START MATERIAL PROVIDED

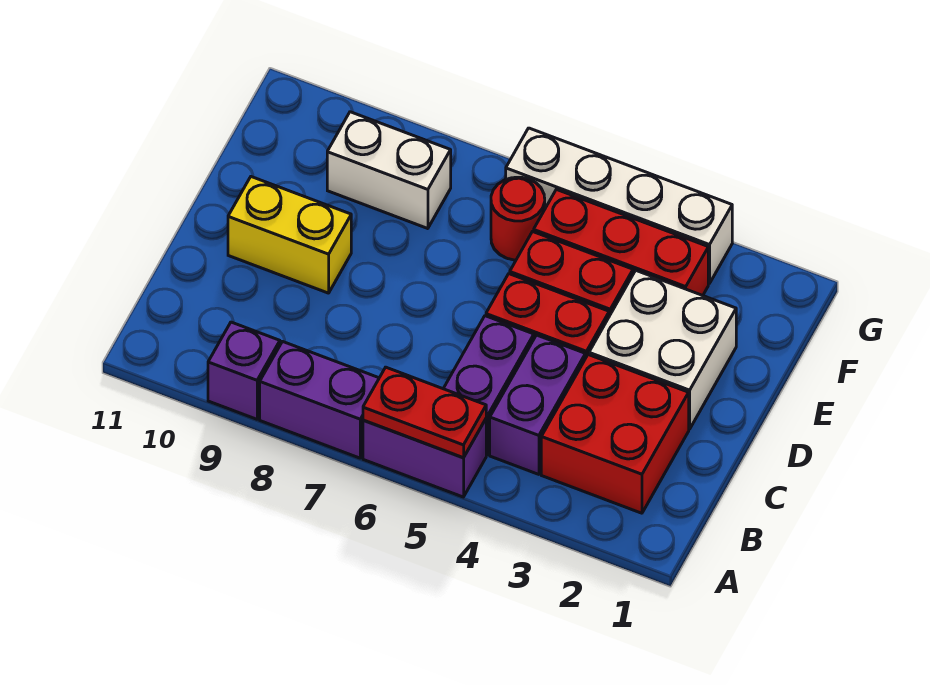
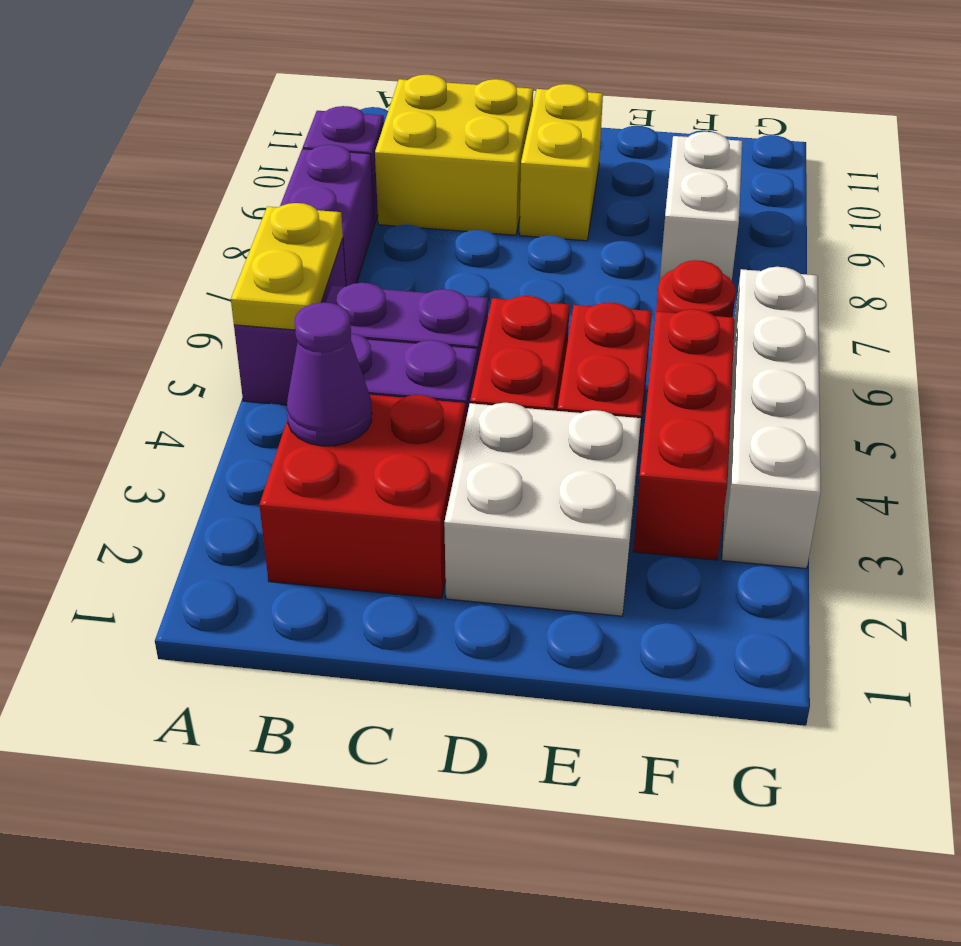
red plate A5:A6 level 2 -> yellow plate A5:A6 level 2
none -> purple cone B3 level 2
none -> yellow brick B9:C10 level 1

END MATERIAL PROVIDED

THE TASK:
Starting with the line that contains "none -> purple cone B3 level 2", return each line through the last one of the data above, exactly as written and nothing more.

OUTPUT FOR THIS EXERCISE:
none -> purple cone B3 level 2
none -> yellow brick B9:C10 level 1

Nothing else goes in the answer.